Start of Exercise data
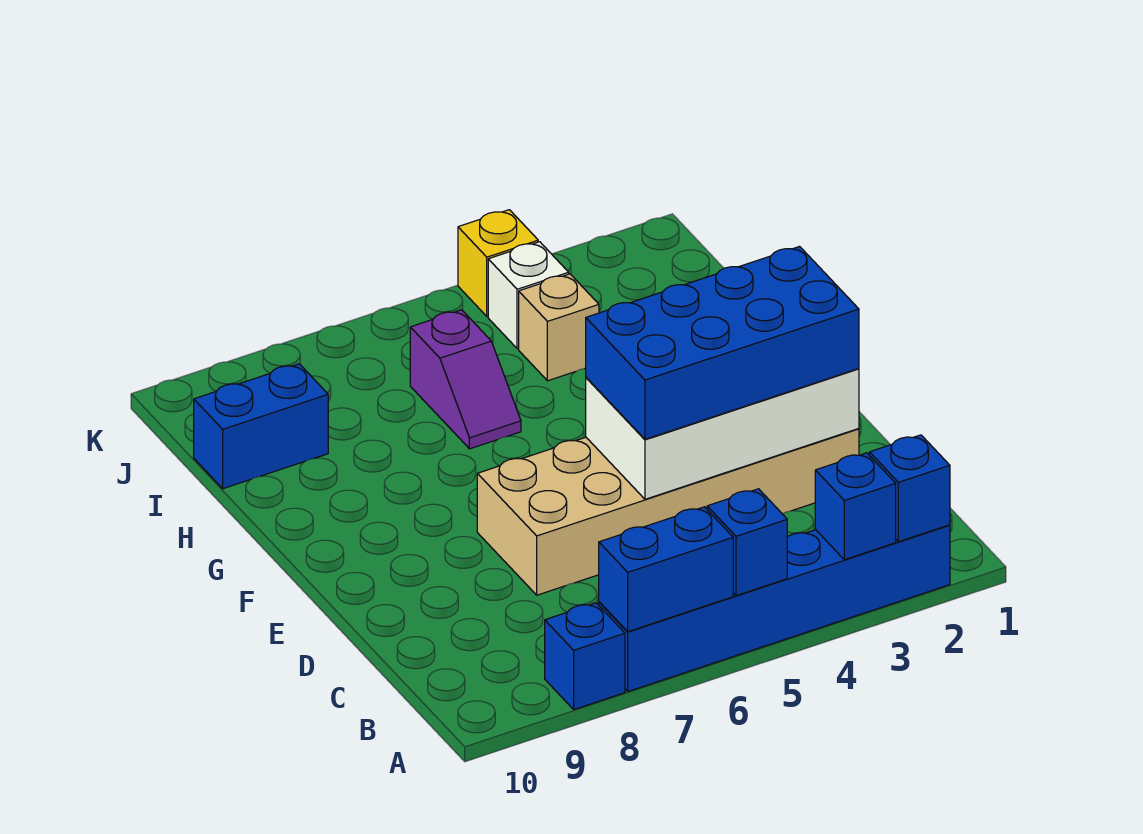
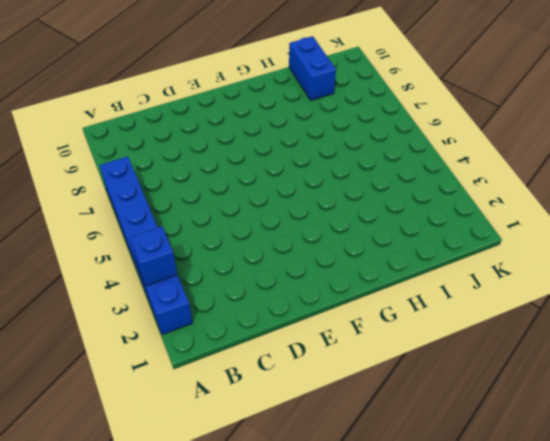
none -> blue 1x1 brick [545,603,625,709]
none -> tan 2x6 brick [477,429,859,595]
none -> purple 1x2 slope [410,310,521,449]

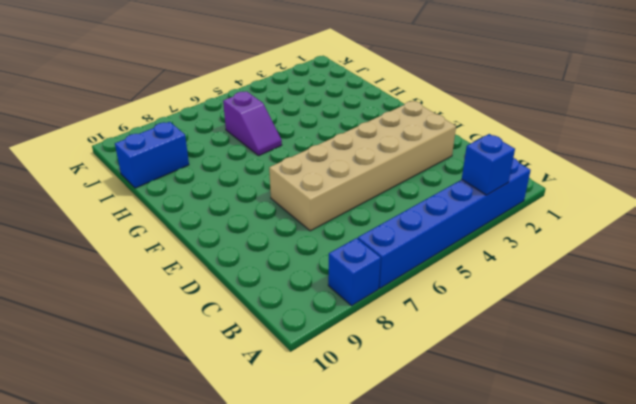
none -> tan 1x1 brick [519,274,599,381]
none -> white 1x1 brick [488,242,569,349]
none -> yellow 1x1 brick [458,210,538,316]

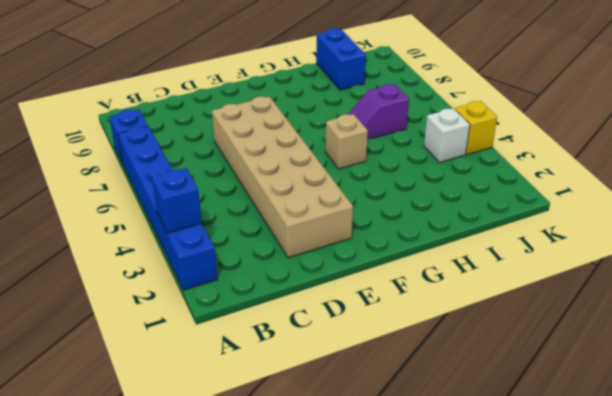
tan 1x1 brick [325,114,368,169] -> tan 1x1 brick moved to [519,274,599,381]
none -> blue 1x1 brick [869,435,950,542]
none -> blue 1x1 brick [707,489,787,596]
none -> blue 1x2 brick [599,507,733,632]

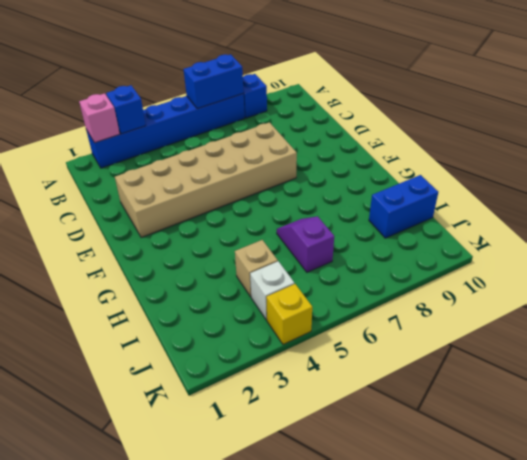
pink 1x1 brick [79,93,120,143] -> blue 1x1 brick [869,435,950,542]
none -> blue 1x1 brick [707,489,787,596]
none -> white 2x4 brick [586,369,859,499]
none -> blue 2x4 brick [586,247,859,439]

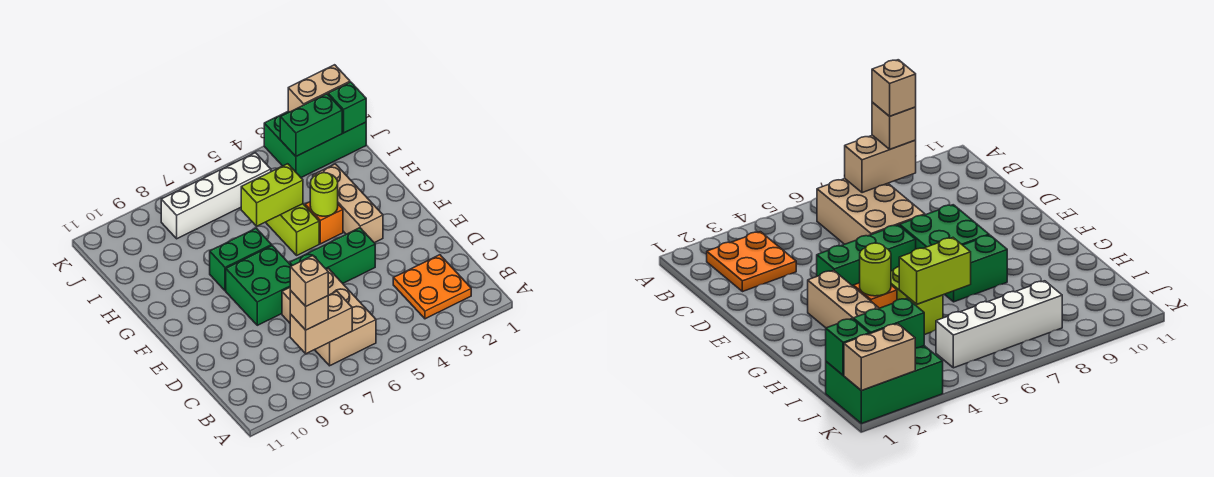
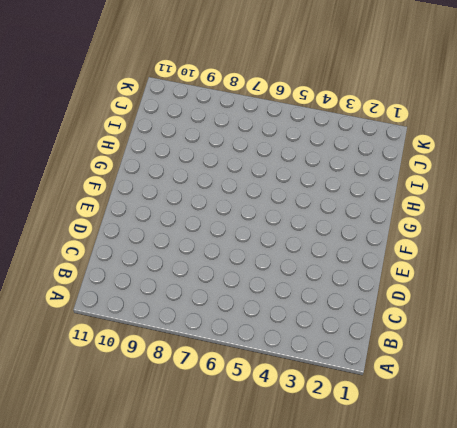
none -> orange 2x2 plate [393,255,471,319]
none -> tan 2x3 brick [282,269,376,366]
none -> green 1x3 brick [290,228,375,283]

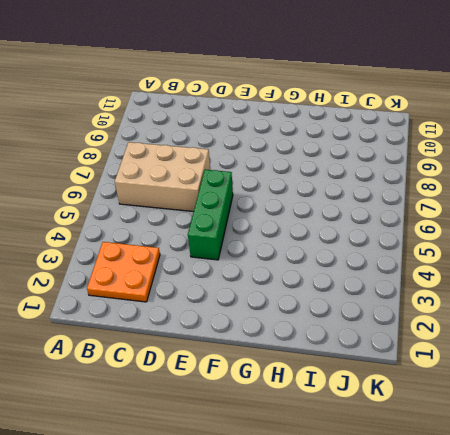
none -> green 2x2 brick [226,246,291,325]
none -> tan 1x3 brick [313,164,383,243]
none -> orange 1x1 brick [305,202,343,244]

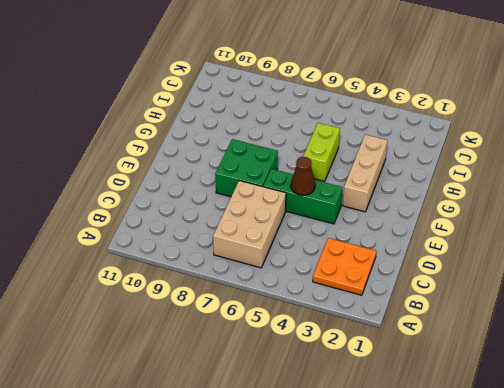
brown 1x1 cone [291,156,315,195] -> none
none -> orange 1x1 brick [305,202,343,244]
none -> green 1x2 brick [210,228,272,291]
none -> green 2x3 brick [264,111,366,178]

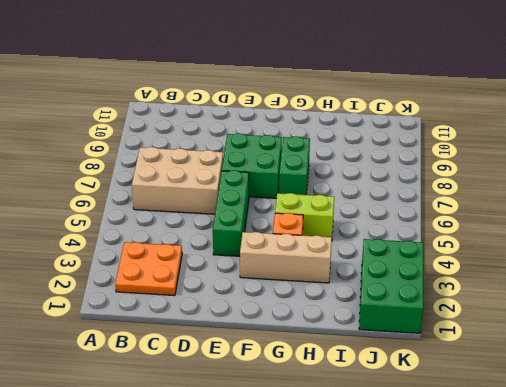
none -> white 1x4 brick [161,153,271,239]
none -> tan 1x2 brick [290,291,352,354]
none -> lime 1x1 round brick [310,173,338,216]

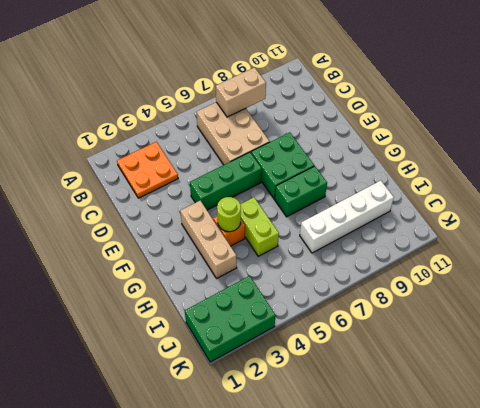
white 1x4 brick [300,181,394,253] -> white 1x4 brick moved to [161,153,271,239]
none -> lime 1x2 brick [241,164,303,226]
none -> green 1x1 brick [328,82,366,133]
none -> green 1x2 brick [280,94,342,156]

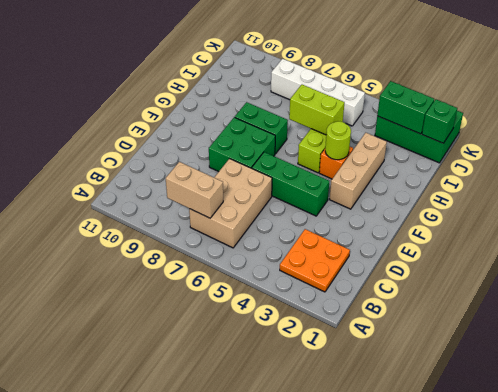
none -> tan 1x2 brick [288,65,350,112]
none -> tan 1x1 brick [290,291,328,330]
none -> tan 1x1 brick [290,256,328,306]

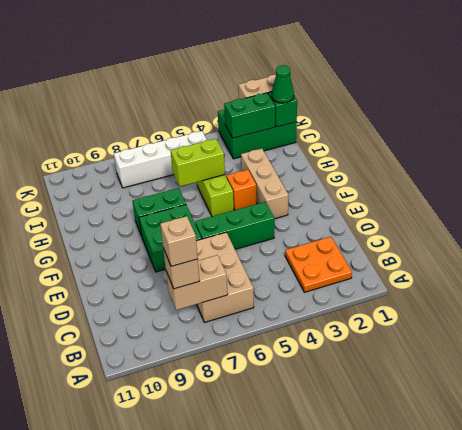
green 1x1 cone [272,65,294,103] -> none
none -> lime 1x1 round brick [310,173,338,216]

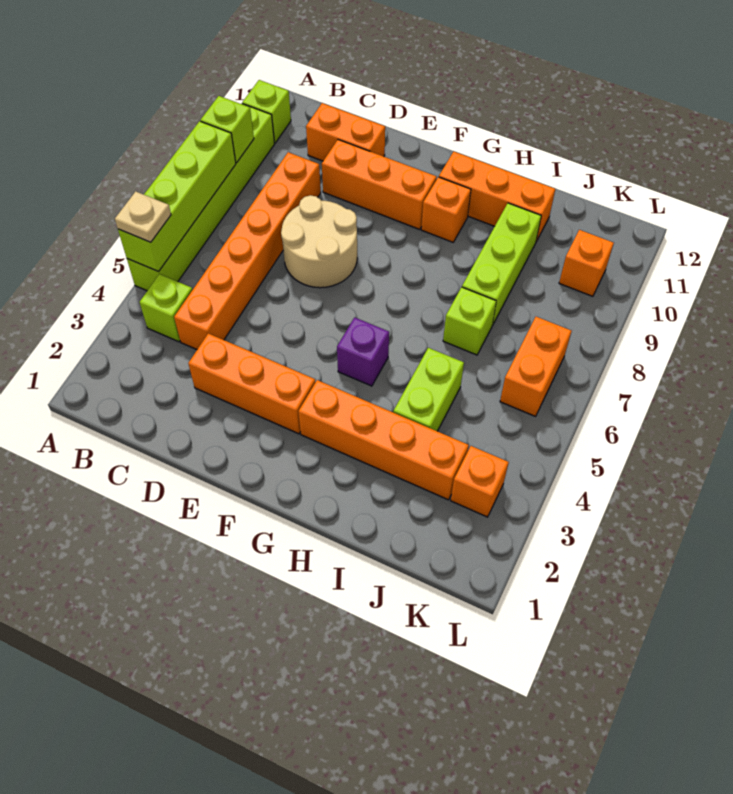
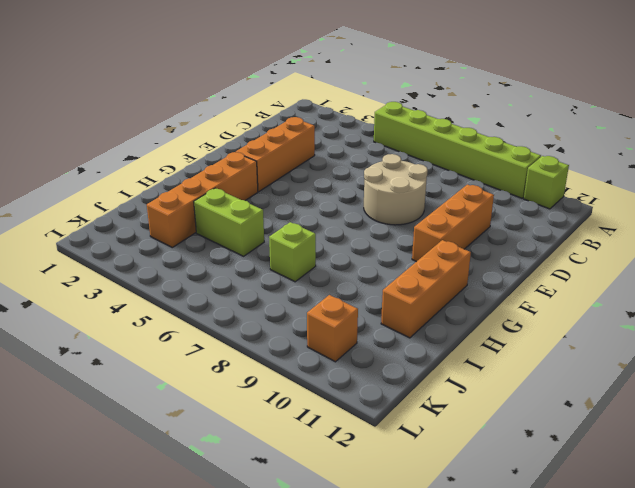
none -> lime 1x1 brick [140,274,192,342]
none -> orange 1x6 brick [174,152,321,349]
none -> orange 1x2 brick [306,103,385,161]

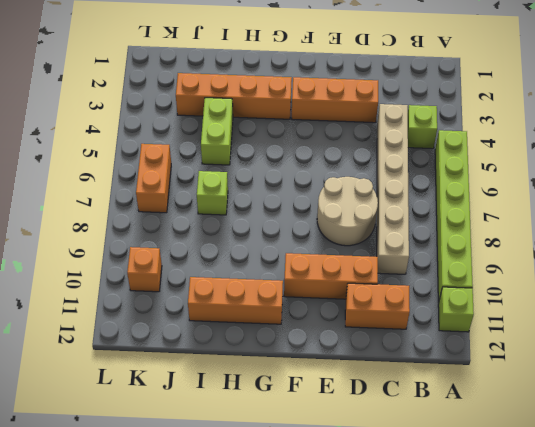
tan 1x6 brick [377,104,409,274] -> orange 1x6 brick [174,152,321,349]
none -> purple 1x1 brick [337,317,389,386]
none -> orange 1x1 brick [421,177,471,242]
none -> lime 1x3 brick [462,203,541,325]

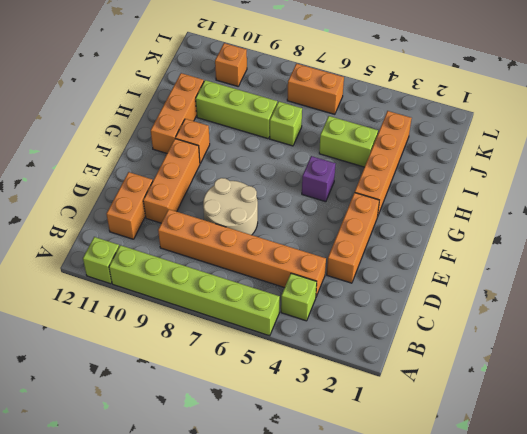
none -> orange 1x1 brick [451,446,509,517]
none -> lime 1x4 brick [118,121,236,272]
none -> lime 1x1 brick [201,96,254,163]

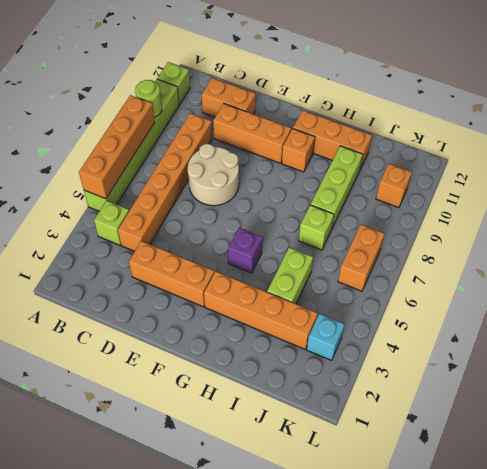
orange 1x4 brick [79,95,155,199] -> lime 1x4 brick [118,121,236,272]
lime 1x1 round brick [135,80,162,117] -> lime 1x1 brick [201,96,254,163]
cyan 1x1 brick [307,314,345,360] -> orange 1x1 brick [451,446,509,517]
none -> tan 1x1 plate [115,191,171,242]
End of Exercise data
About this exercise: Everything from the first line of the entries through the line containing "tan 1x1 brick [325,114,368,169]" is to be transcribed exactly; the pictures are not.

Answer for this exercise:
none -> blue 1x1 brick [545,603,625,709]
none -> tan 2x6 brick [477,429,859,595]
none -> purple 1x2 slope [410,310,521,449]

none -> tan 1x1 brick [519,274,599,381]
none -> white 1x1 brick [488,242,569,349]
none -> yellow 1x1 brick [458,210,538,316]

tan 1x1 brick [325,114,368,169] -> tan 1x1 brick moved to [519,274,599,381]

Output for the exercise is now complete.